WHAT TO DO » Once the line with "BARO pin SCL: D26 -> D21" is found in the entries below, repeat it and each following line exactly, up to and including the line with "RTC3: DS3231 -> DS1307". Add no other lines.

GIVEN RECORDS »
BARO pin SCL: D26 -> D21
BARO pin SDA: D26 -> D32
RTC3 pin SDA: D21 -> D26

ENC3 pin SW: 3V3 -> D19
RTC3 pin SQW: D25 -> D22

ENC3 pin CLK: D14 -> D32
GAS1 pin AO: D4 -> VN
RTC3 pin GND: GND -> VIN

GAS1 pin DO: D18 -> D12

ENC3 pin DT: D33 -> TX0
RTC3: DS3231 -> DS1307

--

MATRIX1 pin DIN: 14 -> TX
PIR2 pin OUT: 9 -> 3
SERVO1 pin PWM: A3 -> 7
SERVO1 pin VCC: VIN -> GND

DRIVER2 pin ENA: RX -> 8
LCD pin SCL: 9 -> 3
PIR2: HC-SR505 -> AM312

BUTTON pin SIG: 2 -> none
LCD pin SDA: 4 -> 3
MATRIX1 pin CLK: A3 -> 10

==

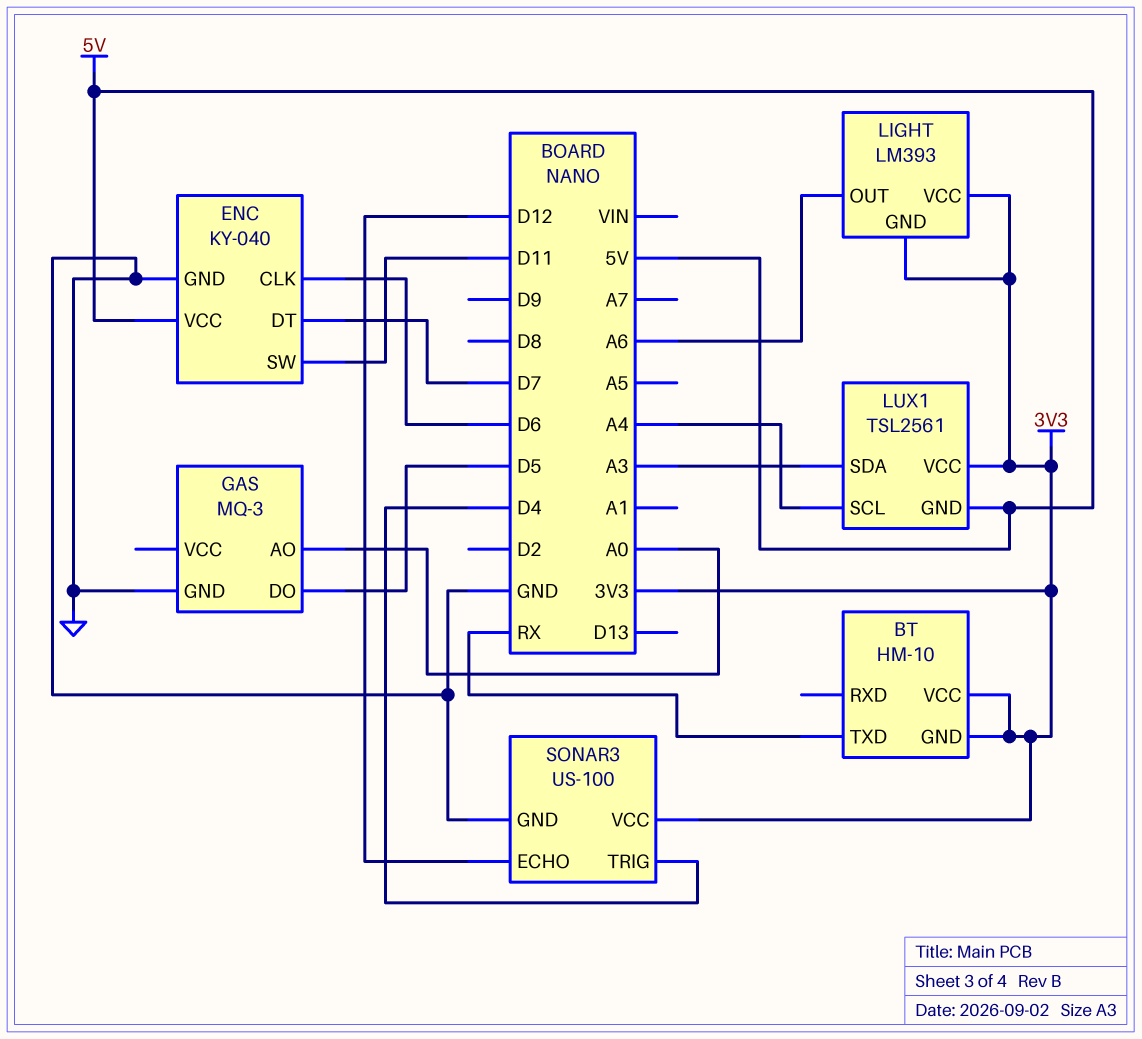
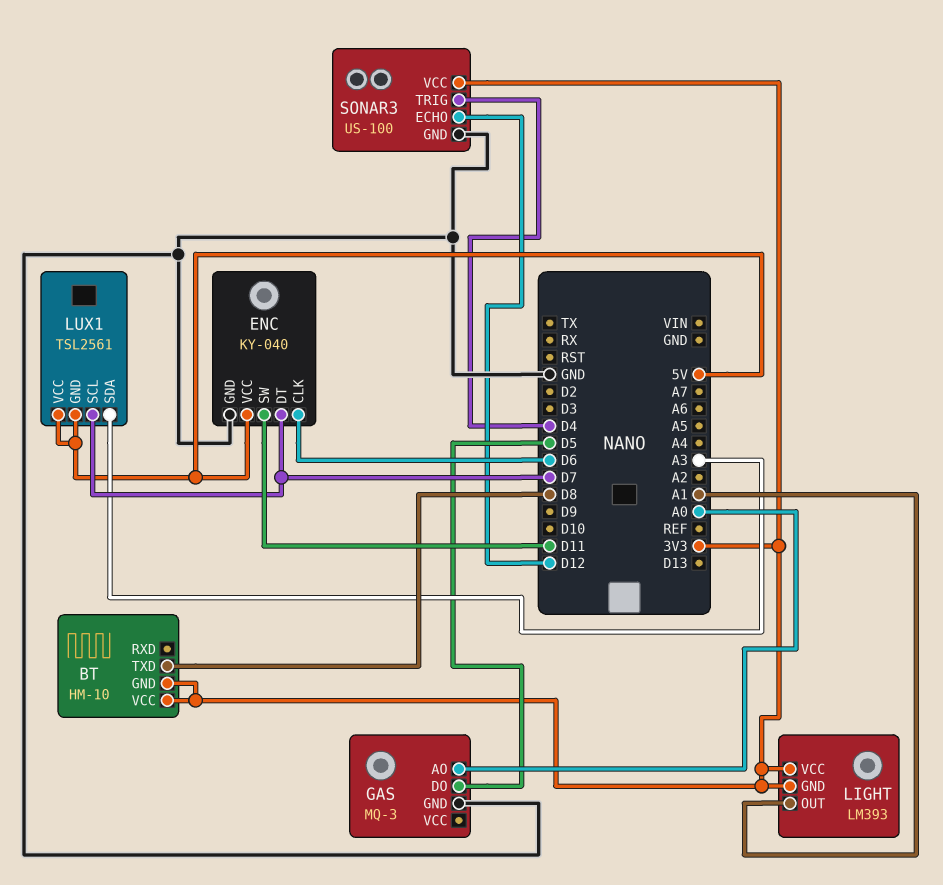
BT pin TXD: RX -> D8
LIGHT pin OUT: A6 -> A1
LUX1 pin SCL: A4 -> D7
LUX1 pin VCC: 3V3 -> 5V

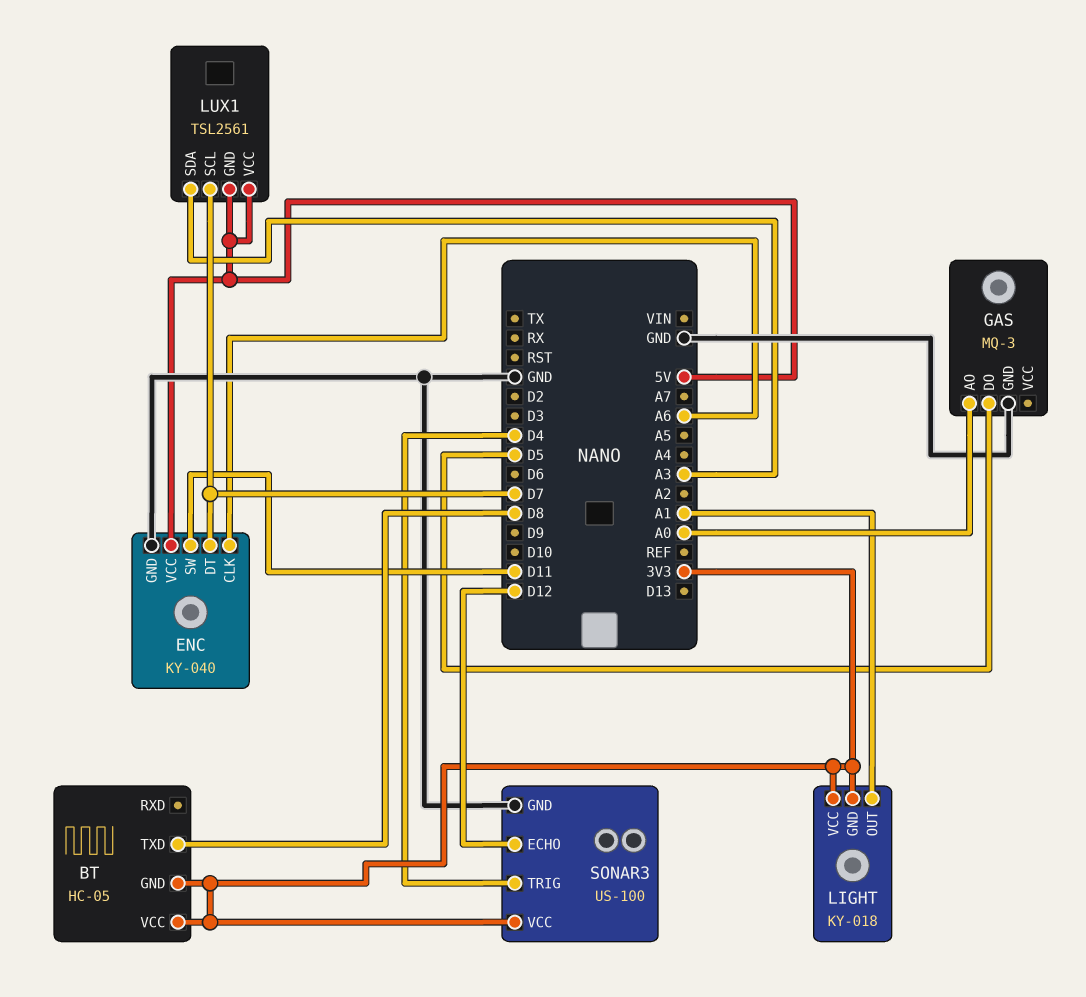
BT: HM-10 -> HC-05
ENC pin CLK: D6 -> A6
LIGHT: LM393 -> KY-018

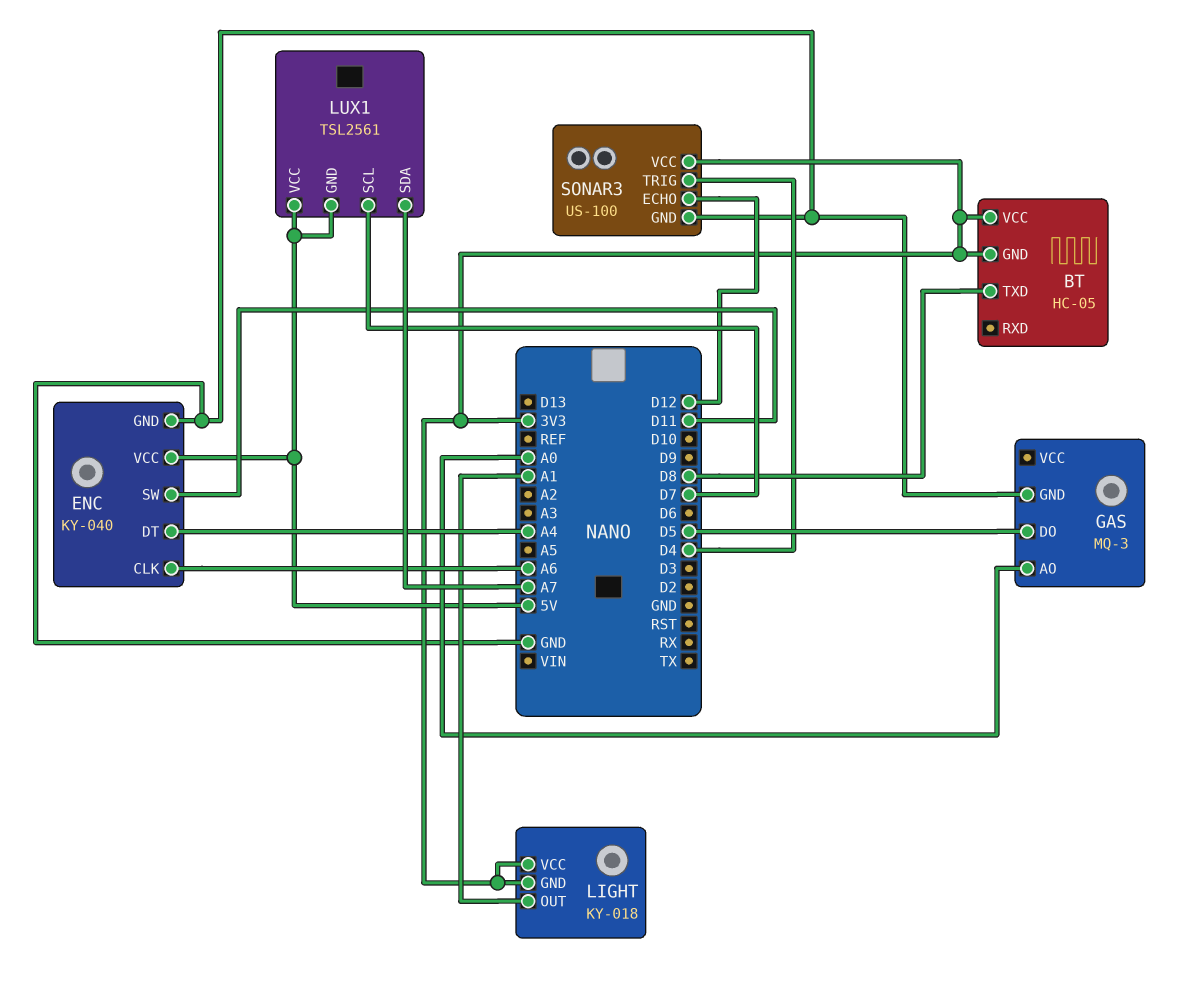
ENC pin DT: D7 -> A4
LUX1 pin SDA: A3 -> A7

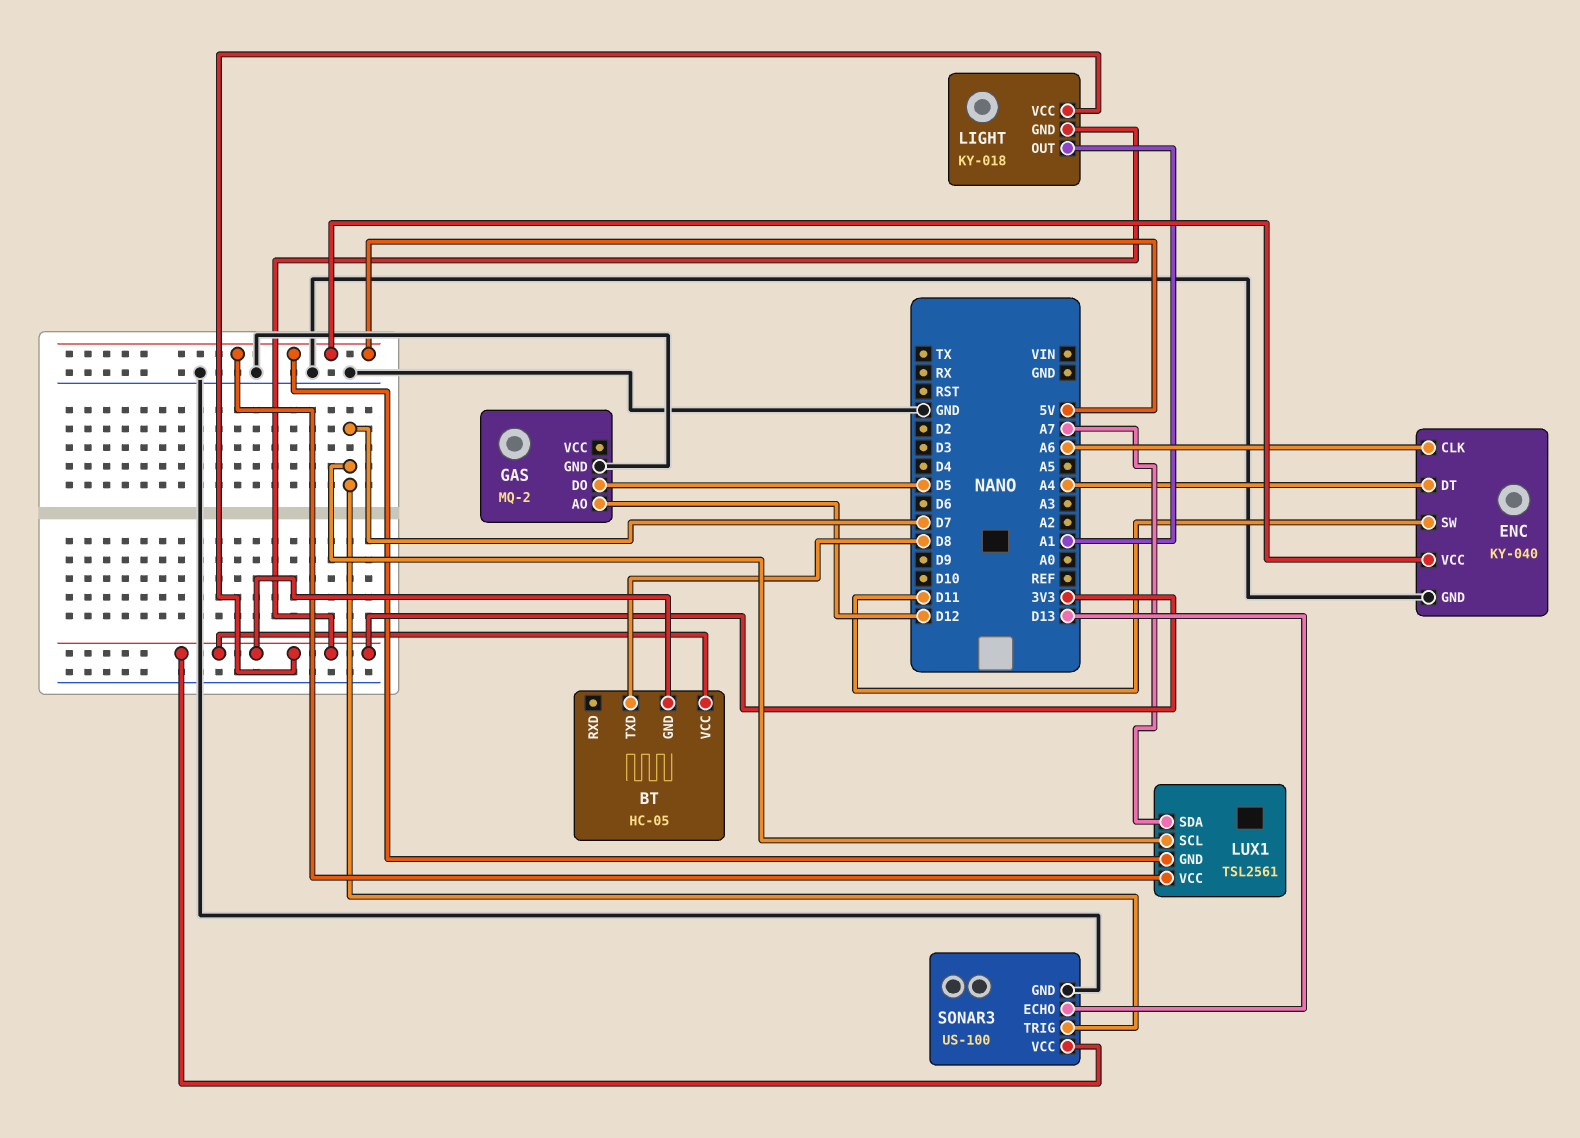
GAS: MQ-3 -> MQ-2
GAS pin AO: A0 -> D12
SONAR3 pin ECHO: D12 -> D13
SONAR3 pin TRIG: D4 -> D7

EXPECTED ANSWER »
BARO pin SCL: D26 -> D21
BARO pin SDA: D26 -> D32
RTC3 pin SDA: D21 -> D26

ENC3 pin SW: 3V3 -> D19
RTC3 pin SQW: D25 -> D22

ENC3 pin CLK: D14 -> D32
GAS1 pin AO: D4 -> VN
RTC3 pin GND: GND -> VIN

GAS1 pin DO: D18 -> D12

ENC3 pin DT: D33 -> TX0
RTC3: DS3231 -> DS1307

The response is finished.